[Content revision data]
--- START ---
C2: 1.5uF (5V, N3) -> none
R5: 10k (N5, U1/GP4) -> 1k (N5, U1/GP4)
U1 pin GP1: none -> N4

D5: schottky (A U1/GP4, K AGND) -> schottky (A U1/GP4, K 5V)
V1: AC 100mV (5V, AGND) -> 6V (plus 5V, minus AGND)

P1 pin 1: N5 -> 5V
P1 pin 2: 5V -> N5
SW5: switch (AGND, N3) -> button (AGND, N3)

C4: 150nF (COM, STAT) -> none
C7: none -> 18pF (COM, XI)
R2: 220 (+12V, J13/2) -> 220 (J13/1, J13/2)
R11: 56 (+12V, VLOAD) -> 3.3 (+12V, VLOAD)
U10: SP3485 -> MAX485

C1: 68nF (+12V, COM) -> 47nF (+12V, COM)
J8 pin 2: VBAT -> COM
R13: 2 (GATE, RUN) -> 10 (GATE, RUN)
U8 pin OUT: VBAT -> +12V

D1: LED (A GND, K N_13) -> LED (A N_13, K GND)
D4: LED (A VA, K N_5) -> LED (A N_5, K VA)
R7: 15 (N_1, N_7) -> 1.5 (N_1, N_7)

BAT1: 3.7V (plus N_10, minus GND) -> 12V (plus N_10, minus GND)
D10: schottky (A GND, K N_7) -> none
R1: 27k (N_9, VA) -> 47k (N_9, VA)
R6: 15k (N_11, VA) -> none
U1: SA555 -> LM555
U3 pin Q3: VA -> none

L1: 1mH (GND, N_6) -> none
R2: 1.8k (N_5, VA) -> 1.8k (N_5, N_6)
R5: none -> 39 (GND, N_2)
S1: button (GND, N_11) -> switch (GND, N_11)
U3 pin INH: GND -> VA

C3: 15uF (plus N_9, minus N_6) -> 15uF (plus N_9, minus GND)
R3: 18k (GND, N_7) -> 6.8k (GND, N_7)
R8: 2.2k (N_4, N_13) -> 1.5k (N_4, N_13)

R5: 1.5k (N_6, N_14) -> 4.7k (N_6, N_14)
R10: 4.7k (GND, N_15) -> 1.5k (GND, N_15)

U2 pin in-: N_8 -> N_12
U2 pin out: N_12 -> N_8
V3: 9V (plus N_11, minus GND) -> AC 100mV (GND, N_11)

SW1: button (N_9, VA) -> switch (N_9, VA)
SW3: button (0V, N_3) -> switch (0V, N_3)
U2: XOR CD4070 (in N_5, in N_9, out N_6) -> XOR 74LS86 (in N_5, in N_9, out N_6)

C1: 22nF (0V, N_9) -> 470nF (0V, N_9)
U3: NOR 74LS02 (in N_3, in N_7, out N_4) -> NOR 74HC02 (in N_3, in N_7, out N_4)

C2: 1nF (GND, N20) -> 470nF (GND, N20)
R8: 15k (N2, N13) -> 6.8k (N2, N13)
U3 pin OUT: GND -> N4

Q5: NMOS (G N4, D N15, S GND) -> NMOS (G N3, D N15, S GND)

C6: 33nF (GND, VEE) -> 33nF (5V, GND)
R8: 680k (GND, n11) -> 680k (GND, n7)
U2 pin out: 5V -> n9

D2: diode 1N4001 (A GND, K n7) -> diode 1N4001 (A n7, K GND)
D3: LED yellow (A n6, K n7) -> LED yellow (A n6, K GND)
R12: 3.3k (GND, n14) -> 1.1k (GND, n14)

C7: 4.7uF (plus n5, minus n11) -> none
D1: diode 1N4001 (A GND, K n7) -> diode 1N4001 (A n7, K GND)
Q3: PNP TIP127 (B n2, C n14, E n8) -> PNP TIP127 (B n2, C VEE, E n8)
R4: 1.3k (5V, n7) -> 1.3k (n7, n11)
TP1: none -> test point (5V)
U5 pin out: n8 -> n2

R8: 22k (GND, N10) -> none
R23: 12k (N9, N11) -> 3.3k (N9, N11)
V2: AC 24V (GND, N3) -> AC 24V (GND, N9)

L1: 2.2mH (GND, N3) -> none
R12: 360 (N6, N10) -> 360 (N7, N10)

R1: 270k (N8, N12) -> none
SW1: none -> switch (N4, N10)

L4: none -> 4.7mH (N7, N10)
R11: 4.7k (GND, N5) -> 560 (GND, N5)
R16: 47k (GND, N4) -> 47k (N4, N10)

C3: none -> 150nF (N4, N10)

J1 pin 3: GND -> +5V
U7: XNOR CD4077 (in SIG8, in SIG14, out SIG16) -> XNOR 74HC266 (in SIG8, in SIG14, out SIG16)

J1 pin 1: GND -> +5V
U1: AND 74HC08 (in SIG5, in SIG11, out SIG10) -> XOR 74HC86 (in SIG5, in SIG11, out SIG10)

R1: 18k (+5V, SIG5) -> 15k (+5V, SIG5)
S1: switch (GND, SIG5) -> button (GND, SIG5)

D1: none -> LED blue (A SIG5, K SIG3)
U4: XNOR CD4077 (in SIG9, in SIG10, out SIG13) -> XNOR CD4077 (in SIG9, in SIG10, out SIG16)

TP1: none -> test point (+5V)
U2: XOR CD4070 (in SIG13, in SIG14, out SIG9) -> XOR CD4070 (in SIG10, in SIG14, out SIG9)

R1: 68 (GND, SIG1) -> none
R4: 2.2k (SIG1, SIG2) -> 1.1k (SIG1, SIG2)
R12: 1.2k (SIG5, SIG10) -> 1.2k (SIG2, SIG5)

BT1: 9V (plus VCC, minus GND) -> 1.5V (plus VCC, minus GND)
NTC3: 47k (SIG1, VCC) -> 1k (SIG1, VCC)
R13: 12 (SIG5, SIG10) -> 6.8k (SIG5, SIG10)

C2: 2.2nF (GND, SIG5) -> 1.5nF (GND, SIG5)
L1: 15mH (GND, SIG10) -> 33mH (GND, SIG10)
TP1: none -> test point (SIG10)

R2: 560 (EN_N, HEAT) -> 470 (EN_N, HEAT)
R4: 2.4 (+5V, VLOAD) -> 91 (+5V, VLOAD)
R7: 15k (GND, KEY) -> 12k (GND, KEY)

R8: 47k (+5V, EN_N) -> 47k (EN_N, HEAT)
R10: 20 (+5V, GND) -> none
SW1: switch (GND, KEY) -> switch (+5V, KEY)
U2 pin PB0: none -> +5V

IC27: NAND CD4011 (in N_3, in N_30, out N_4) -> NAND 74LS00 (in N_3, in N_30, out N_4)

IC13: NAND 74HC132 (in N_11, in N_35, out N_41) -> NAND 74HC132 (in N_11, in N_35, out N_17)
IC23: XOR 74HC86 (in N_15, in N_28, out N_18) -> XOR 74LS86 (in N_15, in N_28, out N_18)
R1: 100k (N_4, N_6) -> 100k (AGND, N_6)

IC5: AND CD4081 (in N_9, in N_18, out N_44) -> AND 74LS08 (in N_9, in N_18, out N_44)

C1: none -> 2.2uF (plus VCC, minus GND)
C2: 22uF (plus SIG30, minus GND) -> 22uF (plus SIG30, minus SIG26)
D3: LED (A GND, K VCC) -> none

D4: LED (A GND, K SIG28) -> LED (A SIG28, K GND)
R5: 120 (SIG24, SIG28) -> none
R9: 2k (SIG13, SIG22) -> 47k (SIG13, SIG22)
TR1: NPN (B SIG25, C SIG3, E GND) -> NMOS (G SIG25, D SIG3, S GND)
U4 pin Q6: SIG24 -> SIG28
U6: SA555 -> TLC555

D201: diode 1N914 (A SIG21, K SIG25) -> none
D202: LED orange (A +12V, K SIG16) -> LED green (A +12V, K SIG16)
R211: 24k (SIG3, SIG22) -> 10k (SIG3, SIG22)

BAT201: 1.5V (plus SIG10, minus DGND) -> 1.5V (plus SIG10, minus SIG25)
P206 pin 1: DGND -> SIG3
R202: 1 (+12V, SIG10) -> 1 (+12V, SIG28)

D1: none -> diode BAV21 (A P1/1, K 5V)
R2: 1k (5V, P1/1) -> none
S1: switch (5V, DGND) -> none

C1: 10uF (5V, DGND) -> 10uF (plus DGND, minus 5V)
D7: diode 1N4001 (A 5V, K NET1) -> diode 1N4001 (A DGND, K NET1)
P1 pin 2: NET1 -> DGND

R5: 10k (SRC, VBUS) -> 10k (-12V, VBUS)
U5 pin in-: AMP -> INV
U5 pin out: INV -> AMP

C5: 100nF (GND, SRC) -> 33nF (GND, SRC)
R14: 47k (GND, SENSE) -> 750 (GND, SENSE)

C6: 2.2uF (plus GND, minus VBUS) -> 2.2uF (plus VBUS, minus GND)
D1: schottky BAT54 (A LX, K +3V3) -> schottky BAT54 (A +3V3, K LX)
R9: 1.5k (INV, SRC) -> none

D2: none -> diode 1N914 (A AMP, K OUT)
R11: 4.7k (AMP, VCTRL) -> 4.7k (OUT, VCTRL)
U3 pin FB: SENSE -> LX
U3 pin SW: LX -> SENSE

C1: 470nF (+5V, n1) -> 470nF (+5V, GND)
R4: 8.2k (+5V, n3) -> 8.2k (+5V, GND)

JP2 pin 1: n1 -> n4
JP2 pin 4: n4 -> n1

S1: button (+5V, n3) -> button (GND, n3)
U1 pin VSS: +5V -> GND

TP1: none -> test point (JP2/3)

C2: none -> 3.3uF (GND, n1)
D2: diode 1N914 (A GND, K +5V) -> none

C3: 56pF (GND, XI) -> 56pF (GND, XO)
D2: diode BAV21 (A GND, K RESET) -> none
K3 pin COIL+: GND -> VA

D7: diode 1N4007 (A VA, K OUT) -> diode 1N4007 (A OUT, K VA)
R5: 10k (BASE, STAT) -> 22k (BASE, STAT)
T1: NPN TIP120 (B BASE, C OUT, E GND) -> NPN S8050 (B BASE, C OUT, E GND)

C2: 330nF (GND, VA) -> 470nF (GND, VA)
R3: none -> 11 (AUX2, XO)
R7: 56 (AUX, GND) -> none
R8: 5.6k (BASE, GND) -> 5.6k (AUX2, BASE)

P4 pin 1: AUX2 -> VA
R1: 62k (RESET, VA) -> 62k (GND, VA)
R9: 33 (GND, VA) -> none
--- END ---
* **Brief**
Nothing but the lines from the first line of the data through the line with "C7: none -> 18pF (COM, XI)" should be returned, exactly as they appear, both ends included.

* **Solution to the exercise**
C2: 1.5uF (5V, N3) -> none
R5: 10k (N5, U1/GP4) -> 1k (N5, U1/GP4)
U1 pin GP1: none -> N4

D5: schottky (A U1/GP4, K AGND) -> schottky (A U1/GP4, K 5V)
V1: AC 100mV (5V, AGND) -> 6V (plus 5V, minus AGND)

P1 pin 1: N5 -> 5V
P1 pin 2: 5V -> N5
SW5: switch (AGND, N3) -> button (AGND, N3)

C4: 150nF (COM, STAT) -> none
C7: none -> 18pF (COM, XI)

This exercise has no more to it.